Brief: Read the listing below and copy out every line that holds "camera".

Entries shown:
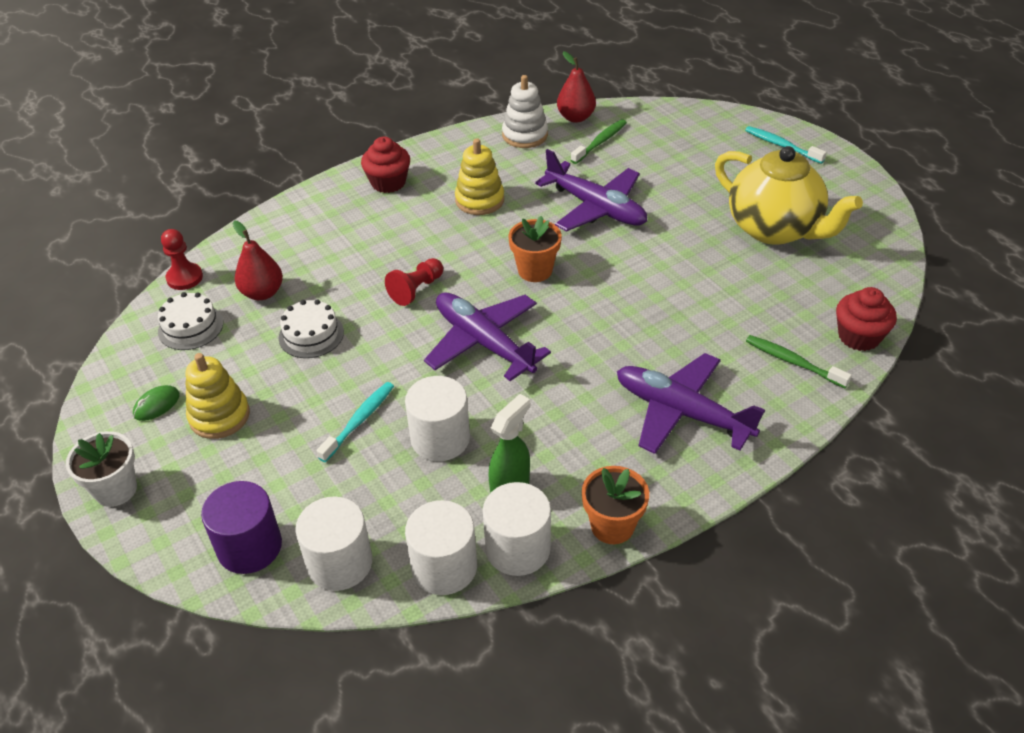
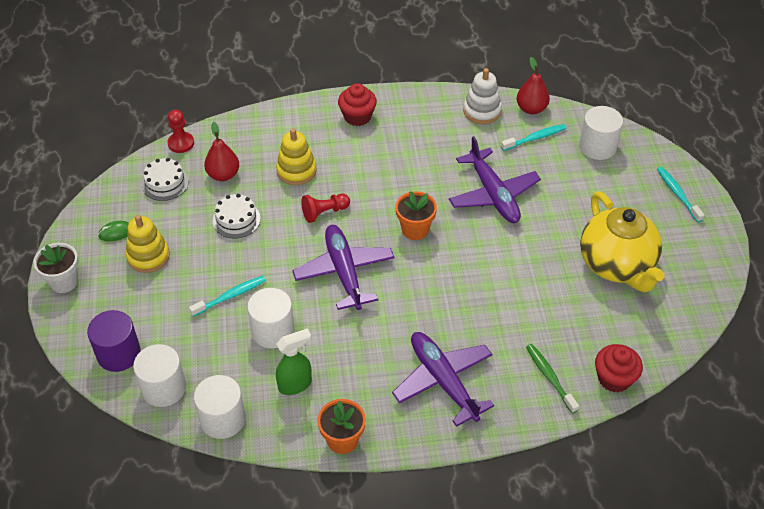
camera: 25 degrees right, 5 degrees up
(479, 200) = (413, 156): yellow stacking toy -> yellow stacking toy (296, 171)
(517, 548) = (274, 427): white cylinder -> white cylinder (597, 146)
(600, 142) = (535, 138): green toothbrush -> turquoise toothbrush

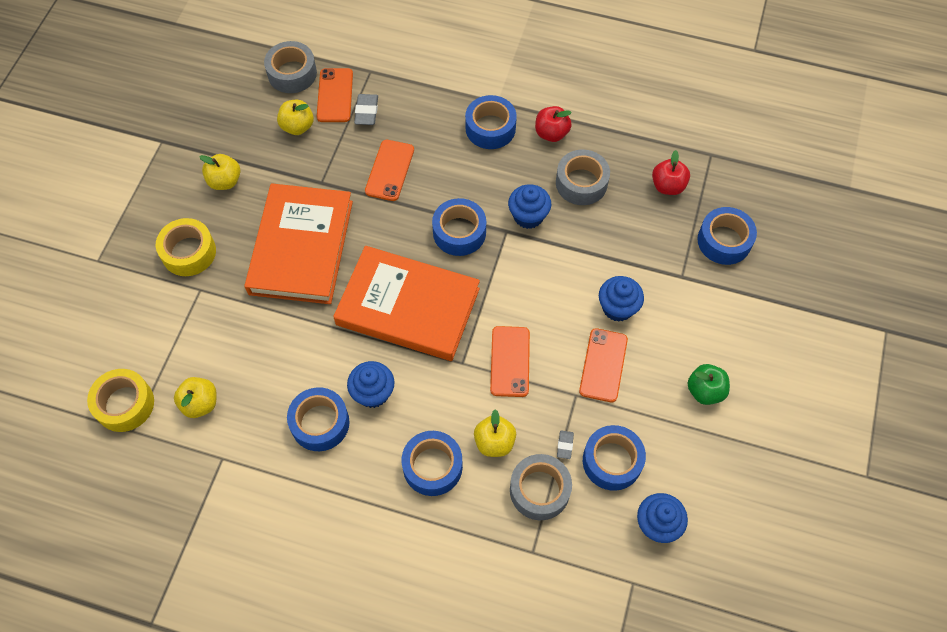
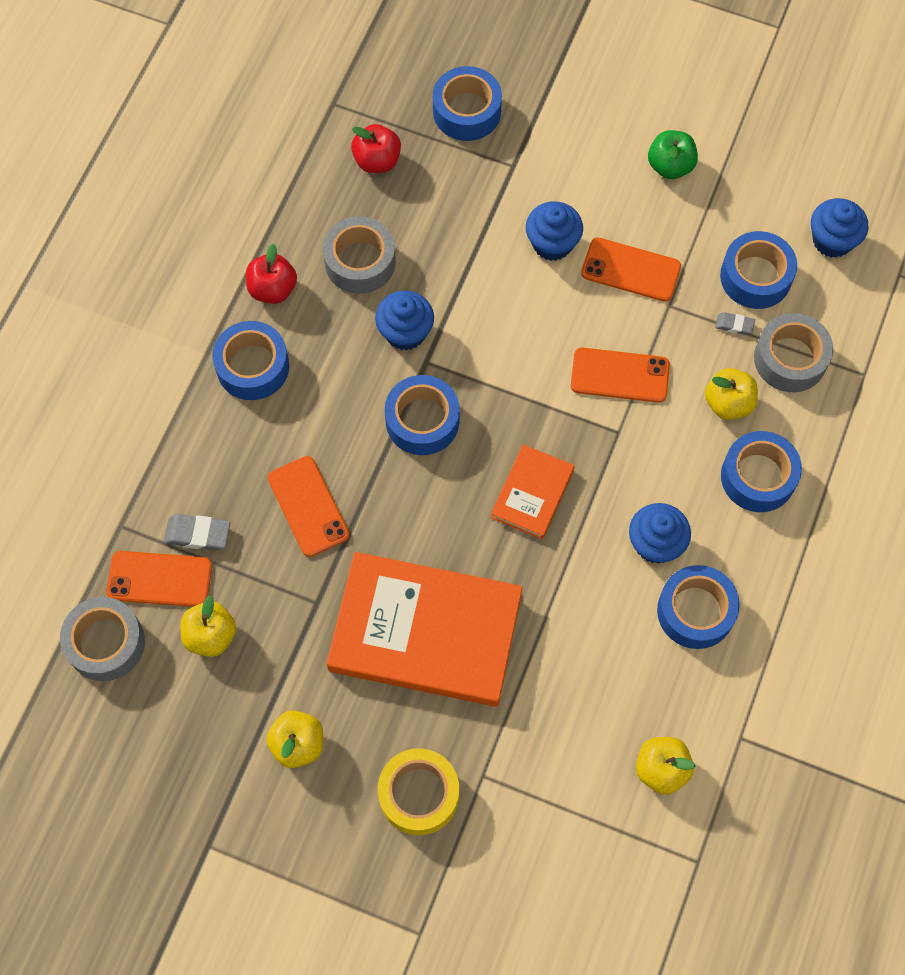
camera: 85 degrees left, 5 degrees up
(125, 404) = (658, 875): yellow tape -> none
(390, 170) = (308, 506): orange phone -> orange phone turned 45 degrees clockwise
(408, 307) = (532, 493): orange book -> orange book, size x0.49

Solution for this task:
camera: 25 degrees right, 5 degrees up
camera: 85 degrees left, 5 degrees up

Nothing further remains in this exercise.